== Data
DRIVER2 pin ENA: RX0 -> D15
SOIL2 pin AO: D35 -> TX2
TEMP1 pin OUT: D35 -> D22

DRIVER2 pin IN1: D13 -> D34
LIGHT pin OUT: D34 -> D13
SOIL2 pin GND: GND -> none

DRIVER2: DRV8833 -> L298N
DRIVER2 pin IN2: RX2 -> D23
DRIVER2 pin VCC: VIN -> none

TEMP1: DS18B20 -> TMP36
====
== Data
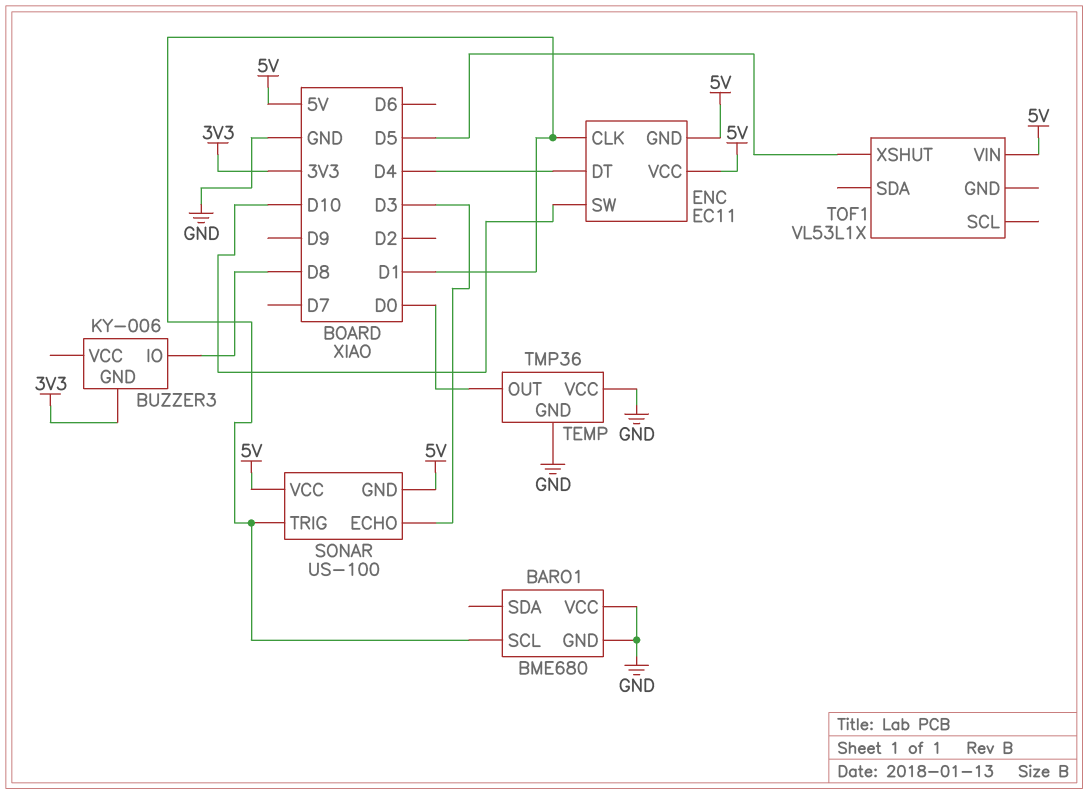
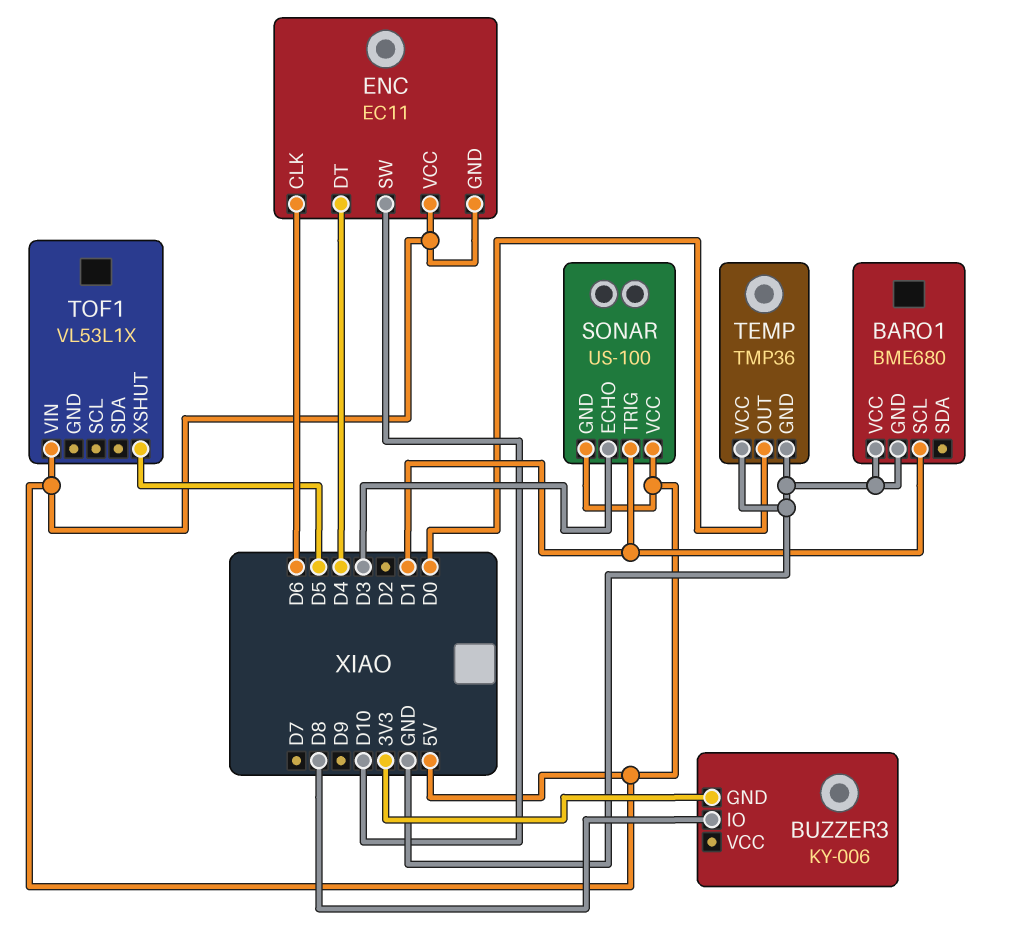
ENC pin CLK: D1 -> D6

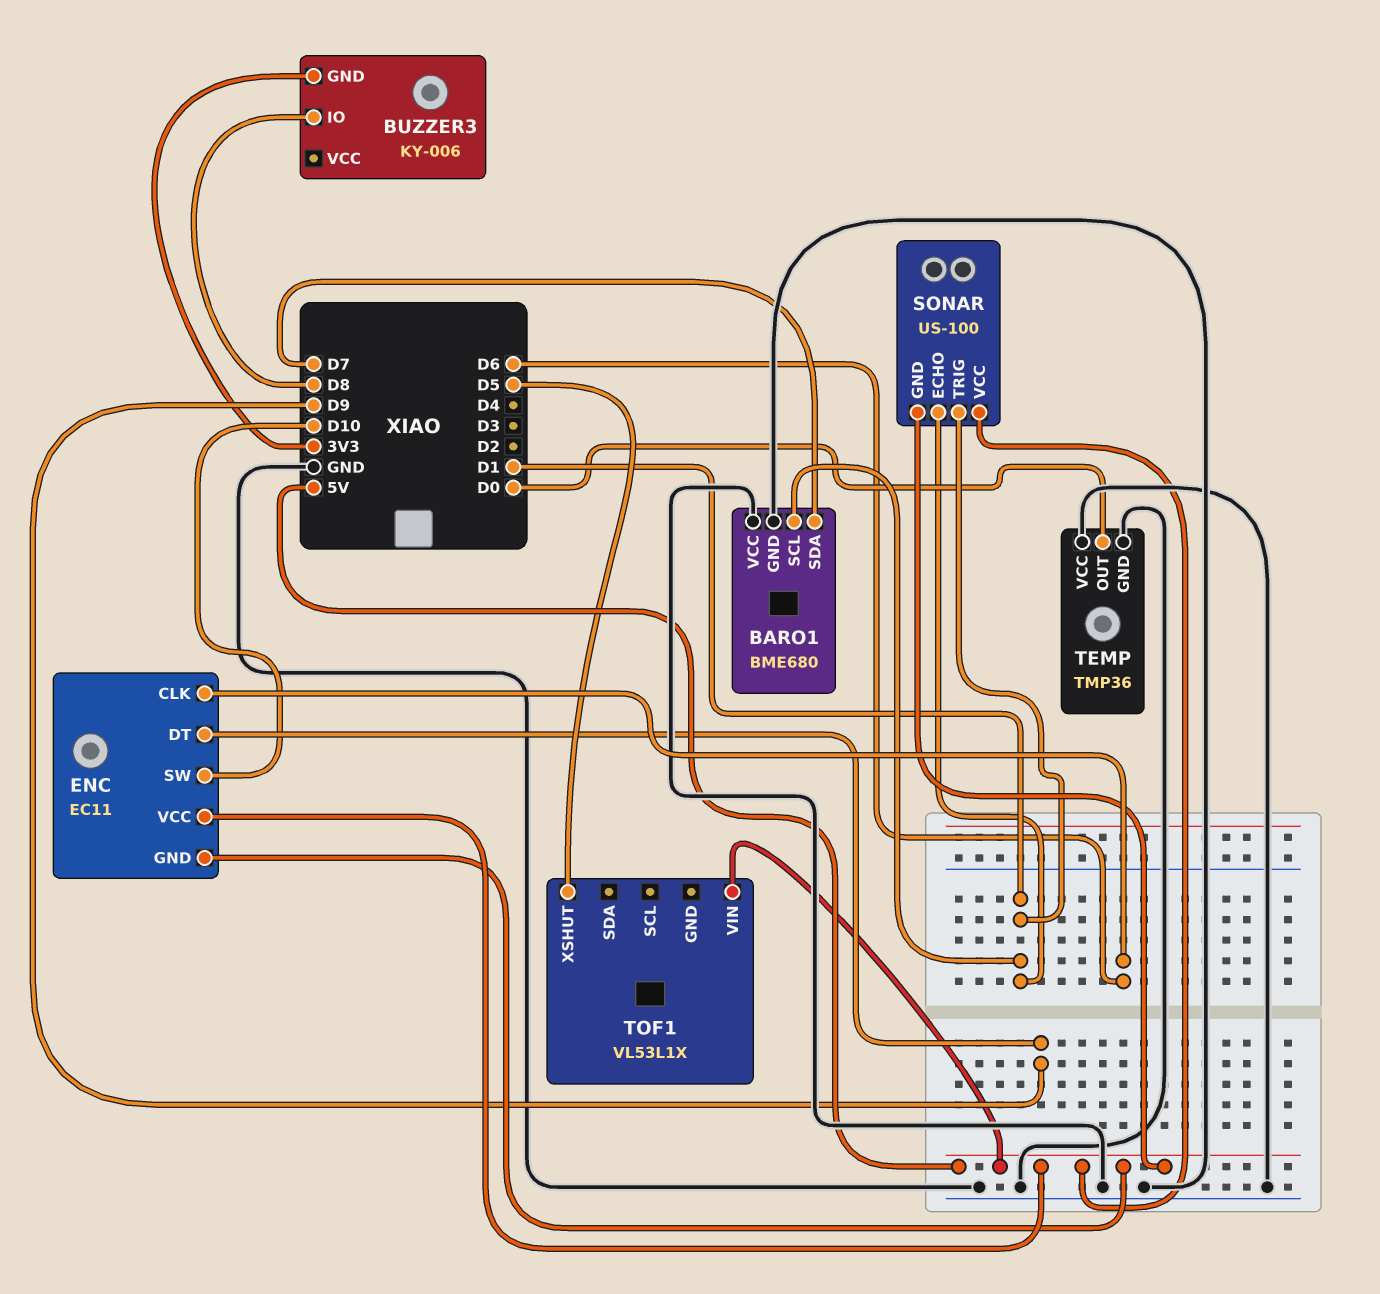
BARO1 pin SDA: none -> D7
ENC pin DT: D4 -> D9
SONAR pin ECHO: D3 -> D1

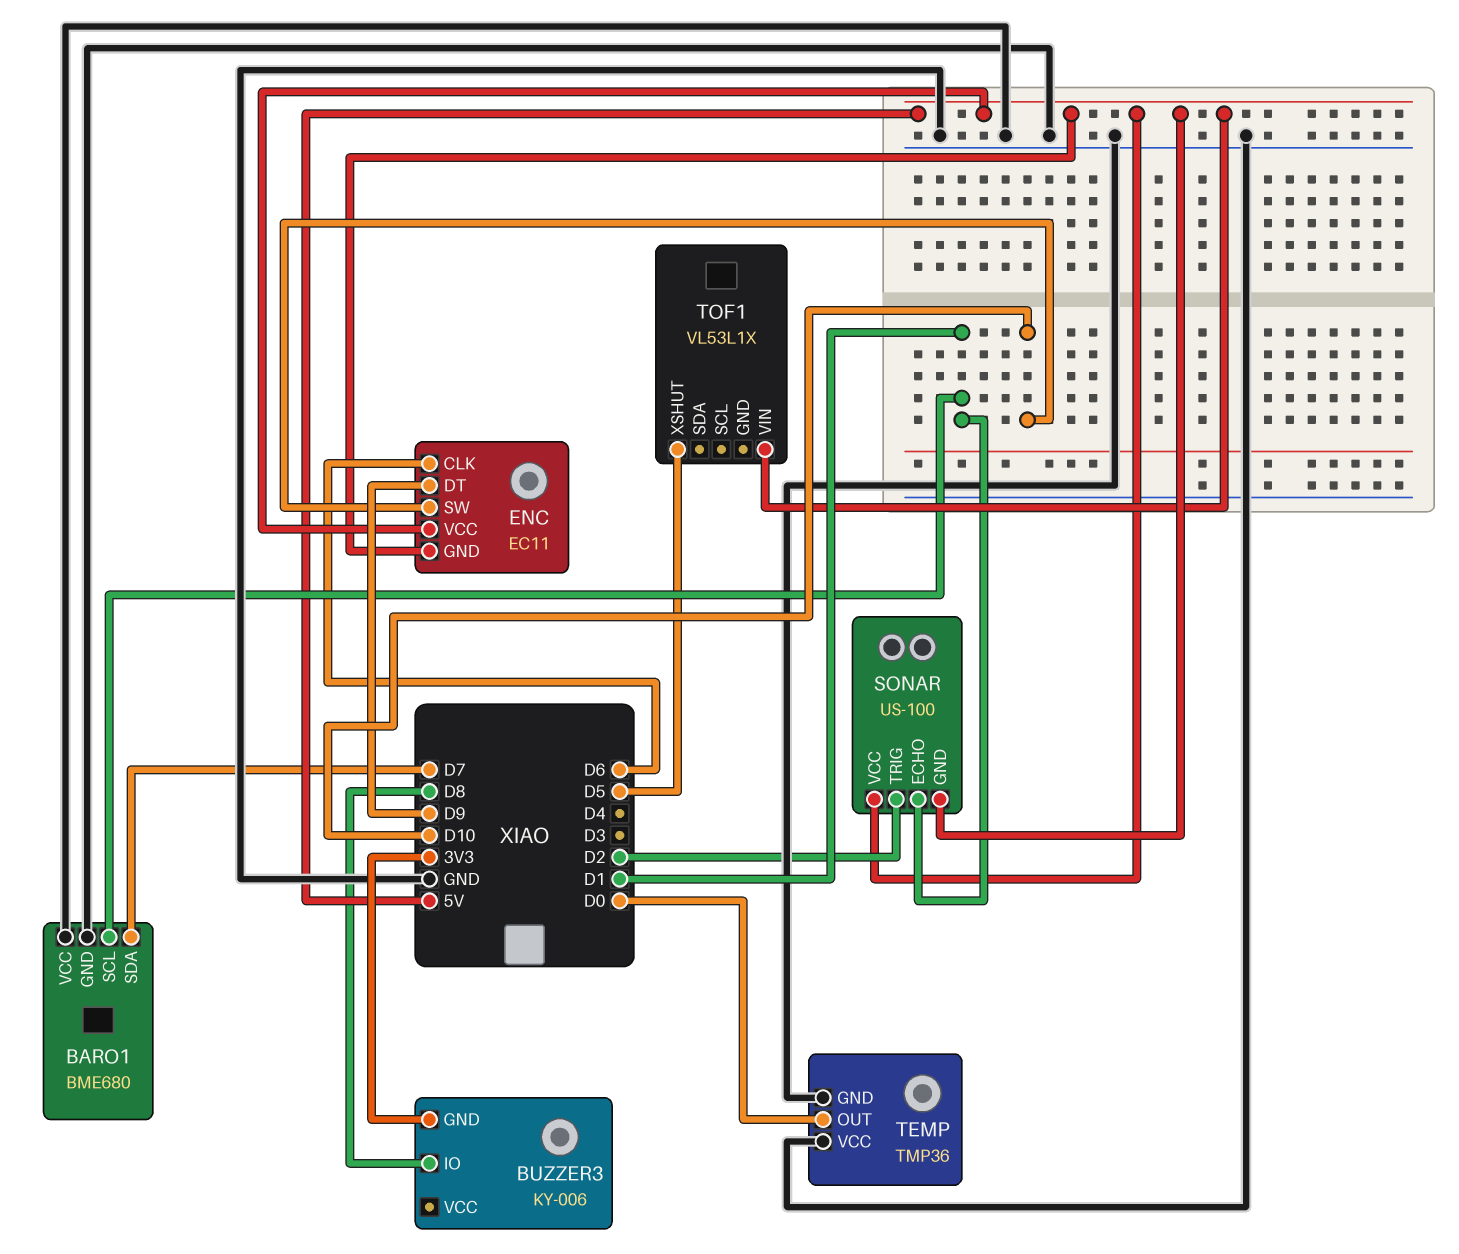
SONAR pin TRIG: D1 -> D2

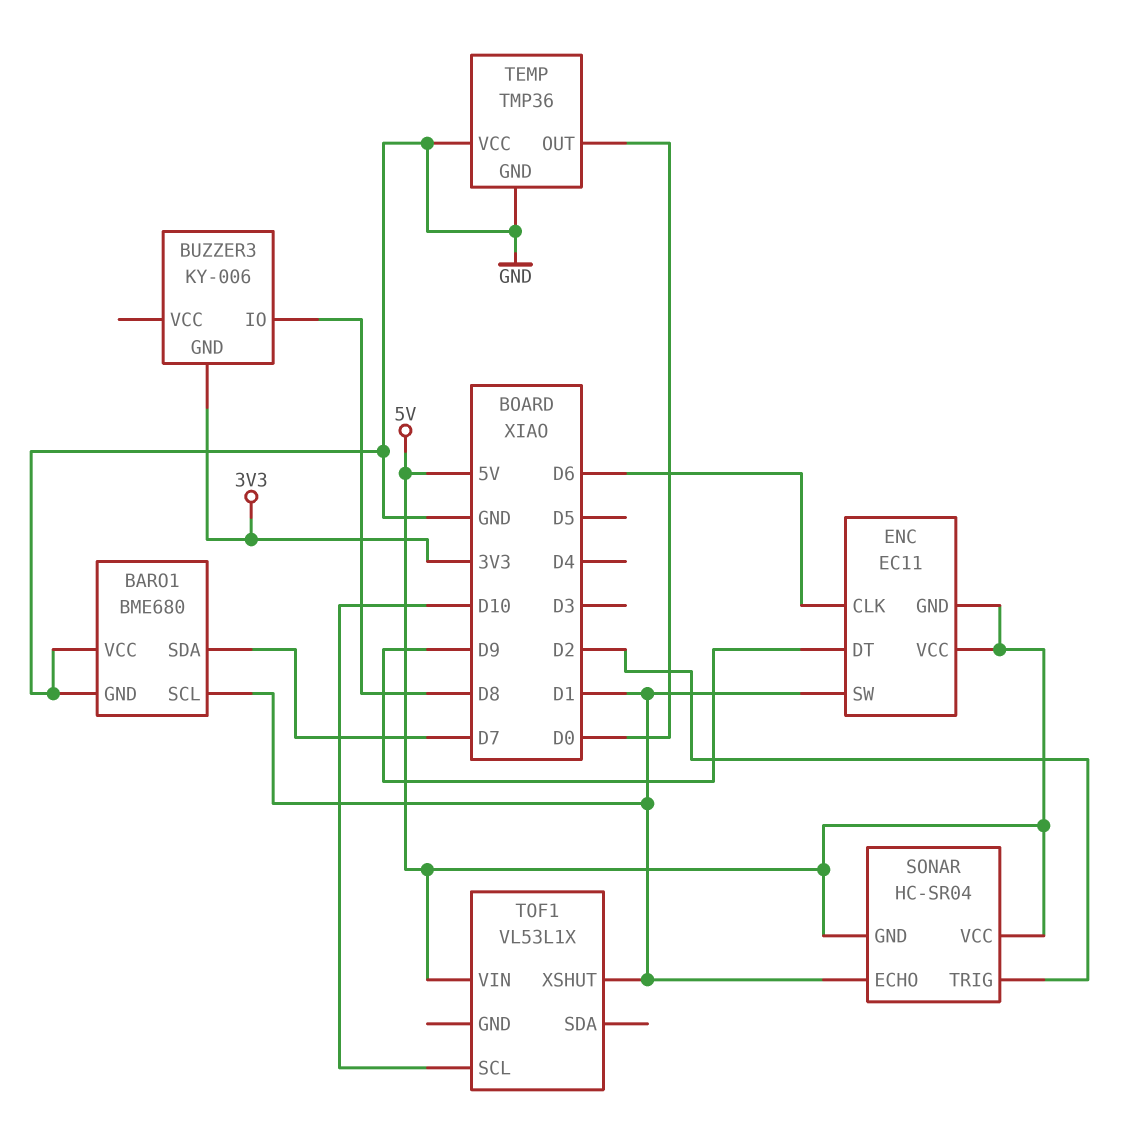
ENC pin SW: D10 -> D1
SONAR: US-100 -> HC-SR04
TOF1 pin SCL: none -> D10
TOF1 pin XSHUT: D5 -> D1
====
Task goal
Please copy, exactly and with nothing else, the lines above beginning at the line that has "ENC pin SW: D10 -> D1" and ending with the line that has "TOF1 pin XSHUT: D5 -> D1".

Your solution
ENC pin SW: D10 -> D1
SONAR: US-100 -> HC-SR04
TOF1 pin SCL: none -> D10
TOF1 pin XSHUT: D5 -> D1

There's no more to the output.